| Task brief |
Print the records below verbatim.

| Records for this exercise |
▼▼▼

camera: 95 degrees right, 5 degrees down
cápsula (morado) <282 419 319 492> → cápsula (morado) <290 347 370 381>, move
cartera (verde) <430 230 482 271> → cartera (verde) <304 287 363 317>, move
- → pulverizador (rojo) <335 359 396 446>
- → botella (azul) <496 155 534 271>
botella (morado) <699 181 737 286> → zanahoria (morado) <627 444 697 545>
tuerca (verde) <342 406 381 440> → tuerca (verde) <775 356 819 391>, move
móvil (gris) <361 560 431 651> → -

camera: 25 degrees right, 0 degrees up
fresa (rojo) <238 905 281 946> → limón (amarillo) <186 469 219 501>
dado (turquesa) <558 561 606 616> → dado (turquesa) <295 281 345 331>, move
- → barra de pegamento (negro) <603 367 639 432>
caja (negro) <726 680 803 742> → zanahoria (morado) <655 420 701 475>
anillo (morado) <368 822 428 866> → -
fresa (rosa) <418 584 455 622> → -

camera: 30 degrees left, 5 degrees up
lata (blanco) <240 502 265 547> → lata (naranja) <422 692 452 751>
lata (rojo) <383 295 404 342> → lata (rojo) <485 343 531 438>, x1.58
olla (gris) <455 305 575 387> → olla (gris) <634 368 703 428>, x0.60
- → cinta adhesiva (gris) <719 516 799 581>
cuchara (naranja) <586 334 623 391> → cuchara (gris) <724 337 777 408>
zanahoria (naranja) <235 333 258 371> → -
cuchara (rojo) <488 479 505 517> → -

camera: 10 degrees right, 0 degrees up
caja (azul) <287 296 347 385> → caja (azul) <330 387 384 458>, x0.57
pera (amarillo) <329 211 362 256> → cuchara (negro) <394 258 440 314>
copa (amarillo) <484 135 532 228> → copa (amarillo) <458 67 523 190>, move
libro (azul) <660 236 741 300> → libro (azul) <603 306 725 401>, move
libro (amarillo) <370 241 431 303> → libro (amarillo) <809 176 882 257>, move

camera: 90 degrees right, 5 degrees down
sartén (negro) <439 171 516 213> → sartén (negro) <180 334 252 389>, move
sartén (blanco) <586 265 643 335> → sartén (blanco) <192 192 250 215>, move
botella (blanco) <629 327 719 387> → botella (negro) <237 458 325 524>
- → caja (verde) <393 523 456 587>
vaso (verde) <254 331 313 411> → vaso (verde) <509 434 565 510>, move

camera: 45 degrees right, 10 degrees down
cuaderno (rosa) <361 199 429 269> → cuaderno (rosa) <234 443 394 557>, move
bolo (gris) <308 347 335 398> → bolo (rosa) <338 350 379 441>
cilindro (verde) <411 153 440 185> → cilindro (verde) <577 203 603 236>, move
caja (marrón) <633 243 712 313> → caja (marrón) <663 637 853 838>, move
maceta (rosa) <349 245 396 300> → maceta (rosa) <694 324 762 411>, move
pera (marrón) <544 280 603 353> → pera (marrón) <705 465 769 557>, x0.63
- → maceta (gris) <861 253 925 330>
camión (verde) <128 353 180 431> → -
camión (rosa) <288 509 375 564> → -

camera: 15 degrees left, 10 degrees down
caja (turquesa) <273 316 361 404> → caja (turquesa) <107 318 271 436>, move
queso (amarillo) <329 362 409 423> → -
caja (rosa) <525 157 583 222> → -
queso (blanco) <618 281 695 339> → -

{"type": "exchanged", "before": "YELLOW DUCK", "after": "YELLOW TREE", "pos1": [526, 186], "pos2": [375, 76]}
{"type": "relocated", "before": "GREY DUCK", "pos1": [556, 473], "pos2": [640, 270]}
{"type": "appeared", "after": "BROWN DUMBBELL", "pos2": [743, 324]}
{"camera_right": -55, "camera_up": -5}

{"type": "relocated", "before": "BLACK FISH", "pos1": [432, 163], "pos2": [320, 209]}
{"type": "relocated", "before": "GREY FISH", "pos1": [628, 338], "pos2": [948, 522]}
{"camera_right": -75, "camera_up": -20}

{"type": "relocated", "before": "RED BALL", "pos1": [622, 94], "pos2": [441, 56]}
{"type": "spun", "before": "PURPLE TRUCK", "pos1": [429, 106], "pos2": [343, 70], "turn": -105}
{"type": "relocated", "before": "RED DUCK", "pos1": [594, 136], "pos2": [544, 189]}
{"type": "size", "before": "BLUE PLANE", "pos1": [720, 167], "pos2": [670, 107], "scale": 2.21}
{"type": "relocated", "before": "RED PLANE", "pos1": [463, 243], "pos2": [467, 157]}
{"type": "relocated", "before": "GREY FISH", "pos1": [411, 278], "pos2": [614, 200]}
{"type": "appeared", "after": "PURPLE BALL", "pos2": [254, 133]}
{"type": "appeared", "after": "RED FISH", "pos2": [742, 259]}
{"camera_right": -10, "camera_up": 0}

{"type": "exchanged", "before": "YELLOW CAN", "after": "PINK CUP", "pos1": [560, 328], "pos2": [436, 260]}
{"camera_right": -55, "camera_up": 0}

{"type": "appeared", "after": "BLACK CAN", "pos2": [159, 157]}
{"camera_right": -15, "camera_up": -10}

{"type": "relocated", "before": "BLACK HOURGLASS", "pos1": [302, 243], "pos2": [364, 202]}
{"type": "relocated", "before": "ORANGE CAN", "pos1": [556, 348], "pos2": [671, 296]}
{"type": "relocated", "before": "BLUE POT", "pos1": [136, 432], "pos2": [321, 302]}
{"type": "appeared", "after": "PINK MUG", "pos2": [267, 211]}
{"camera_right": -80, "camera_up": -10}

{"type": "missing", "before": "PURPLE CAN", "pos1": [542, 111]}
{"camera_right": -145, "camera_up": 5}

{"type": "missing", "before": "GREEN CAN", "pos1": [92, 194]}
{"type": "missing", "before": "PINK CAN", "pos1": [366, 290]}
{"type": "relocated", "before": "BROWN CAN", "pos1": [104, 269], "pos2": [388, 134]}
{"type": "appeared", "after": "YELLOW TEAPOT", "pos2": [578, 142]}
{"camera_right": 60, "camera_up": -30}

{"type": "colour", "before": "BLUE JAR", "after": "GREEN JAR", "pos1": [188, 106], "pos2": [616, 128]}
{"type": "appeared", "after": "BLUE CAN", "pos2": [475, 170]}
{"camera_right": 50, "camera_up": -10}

▲▲▲

| Task solution |
camera: 95 degrees right, 5 degrees down
cápsula (morado) <282 419 319 492> → cápsula (morado) <290 347 370 381>, move
cartera (verde) <430 230 482 271> → cartera (verde) <304 287 363 317>, move
- → pulverizador (rojo) <335 359 396 446>
- → botella (azul) <496 155 534 271>
botella (morado) <699 181 737 286> → zanahoria (morado) <627 444 697 545>
tuerca (verde) <342 406 381 440> → tuerca (verde) <775 356 819 391>, move
móvil (gris) <361 560 431 651> → -

camera: 25 degrees right, 0 degrees up
fresa (rojo) <238 905 281 946> → limón (amarillo) <186 469 219 501>
dado (turquesa) <558 561 606 616> → dado (turquesa) <295 281 345 331>, move
- → barra de pegamento (negro) <603 367 639 432>
caja (negro) <726 680 803 742> → zanahoria (morado) <655 420 701 475>
anillo (morado) <368 822 428 866> → -
fresa (rosa) <418 584 455 622> → -

camera: 30 degrees left, 5 degrees up
lata (blanco) <240 502 265 547> → lata (naranja) <422 692 452 751>
lata (rojo) <383 295 404 342> → lata (rojo) <485 343 531 438>, x1.58
olla (gris) <455 305 575 387> → olla (gris) <634 368 703 428>, x0.60
- → cinta adhesiva (gris) <719 516 799 581>
cuchara (naranja) <586 334 623 391> → cuchara (gris) <724 337 777 408>
zanahoria (naranja) <235 333 258 371> → -
cuchara (rojo) <488 479 505 517> → -

camera: 10 degrees right, 0 degrees up
caja (azul) <287 296 347 385> → caja (azul) <330 387 384 458>, x0.57
pera (amarillo) <329 211 362 256> → cuchara (negro) <394 258 440 314>
copa (amarillo) <484 135 532 228> → copa (amarillo) <458 67 523 190>, move
libro (azul) <660 236 741 300> → libro (azul) <603 306 725 401>, move
libro (amarillo) <370 241 431 303> → libro (amarillo) <809 176 882 257>, move

camera: 90 degrees right, 5 degrees down
sartén (negro) <439 171 516 213> → sartén (negro) <180 334 252 389>, move
sartén (blanco) <586 265 643 335> → sartén (blanco) <192 192 250 215>, move
botella (blanco) <629 327 719 387> → botella (negro) <237 458 325 524>
- → caja (verde) <393 523 456 587>
vaso (verde) <254 331 313 411> → vaso (verde) <509 434 565 510>, move

camera: 45 degrees right, 10 degrees down
cuaderno (rosa) <361 199 429 269> → cuaderno (rosa) <234 443 394 557>, move
bolo (gris) <308 347 335 398> → bolo (rosa) <338 350 379 441>
cilindro (verde) <411 153 440 185> → cilindro (verde) <577 203 603 236>, move
caja (marrón) <633 243 712 313> → caja (marrón) <663 637 853 838>, move
maceta (rosa) <349 245 396 300> → maceta (rosa) <694 324 762 411>, move
pera (marrón) <544 280 603 353> → pera (marrón) <705 465 769 557>, x0.63
- → maceta (gris) <861 253 925 330>
camión (verde) <128 353 180 431> → -
camión (rosa) <288 509 375 564> → -

camera: 15 degrees left, 10 degrees down
caja (turquesa) <273 316 361 404> → caja (turquesa) <107 318 271 436>, move
queso (amarillo) <329 362 409 423> → -
caja (rosa) <525 157 583 222> → -
queso (blanco) <618 281 695 339> → -

{"type": "exchanged", "before": "YELLOW DUCK", "after": "YELLOW TREE", "pos1": [526, 186], "pos2": [375, 76]}
{"type": "relocated", "before": "GREY DUCK", "pos1": [556, 473], "pos2": [640, 270]}
{"type": "appeared", "after": "BROWN DUMBBELL", "pos2": [743, 324]}
{"camera_right": -55, "camera_up": -5}

{"type": "relocated", "before": "BLACK FISH", "pos1": [432, 163], "pos2": [320, 209]}
{"type": "relocated", "before": "GREY FISH", "pos1": [628, 338], "pos2": [948, 522]}
{"camera_right": -75, "camera_up": -20}

{"type": "relocated", "before": "RED BALL", "pos1": [622, 94], "pos2": [441, 56]}
{"type": "spun", "before": "PURPLE TRUCK", "pos1": [429, 106], "pos2": [343, 70], "turn": -105}
{"type": "relocated", "before": "RED DUCK", "pos1": [594, 136], "pos2": [544, 189]}
{"type": "size", "before": "BLUE PLANE", "pos1": [720, 167], "pos2": [670, 107], "scale": 2.21}
{"type": "relocated", "before": "RED PLANE", "pos1": [463, 243], "pos2": [467, 157]}
{"type": "relocated", "before": "GREY FISH", "pos1": [411, 278], "pos2": [614, 200]}
{"type": "appeared", "after": "PURPLE BALL", "pos2": [254, 133]}
{"type": "appeared", "after": "RED FISH", "pos2": [742, 259]}
{"camera_right": -10, "camera_up": 0}

{"type": "exchanged", "before": "YELLOW CAN", "after": "PINK CUP", "pos1": [560, 328], "pos2": [436, 260]}
{"camera_right": -55, "camera_up": 0}

{"type": "appeared", "after": "BLACK CAN", "pos2": [159, 157]}
{"camera_right": -15, "camera_up": -10}

{"type": "relocated", "before": "BLACK HOURGLASS", "pos1": [302, 243], "pos2": [364, 202]}
{"type": "relocated", "before": "ORANGE CAN", "pos1": [556, 348], "pos2": [671, 296]}
{"type": "relocated", "before": "BLUE POT", "pos1": [136, 432], "pos2": [321, 302]}
{"type": "appeared", "after": "PINK MUG", "pos2": [267, 211]}
{"camera_right": -80, "camera_up": -10}

{"type": "missing", "before": "PURPLE CAN", "pos1": [542, 111]}
{"camera_right": -145, "camera_up": 5}

{"type": "missing", "before": "GREEN CAN", "pos1": [92, 194]}
{"type": "missing", "before": "PINK CAN", "pos1": [366, 290]}
{"type": "relocated", "before": "BROWN CAN", "pos1": [104, 269], "pos2": [388, 134]}
{"type": "appeared", "after": "YELLOW TEAPOT", "pos2": [578, 142]}
{"camera_right": 60, "camera_up": -30}

{"type": "colour", "before": "BLUE JAR", "after": "GREEN JAR", "pos1": [188, 106], "pos2": [616, 128]}
{"type": "appeared", "after": "BLUE CAN", "pos2": [475, 170]}
{"camera_right": 50, "camera_up": -10}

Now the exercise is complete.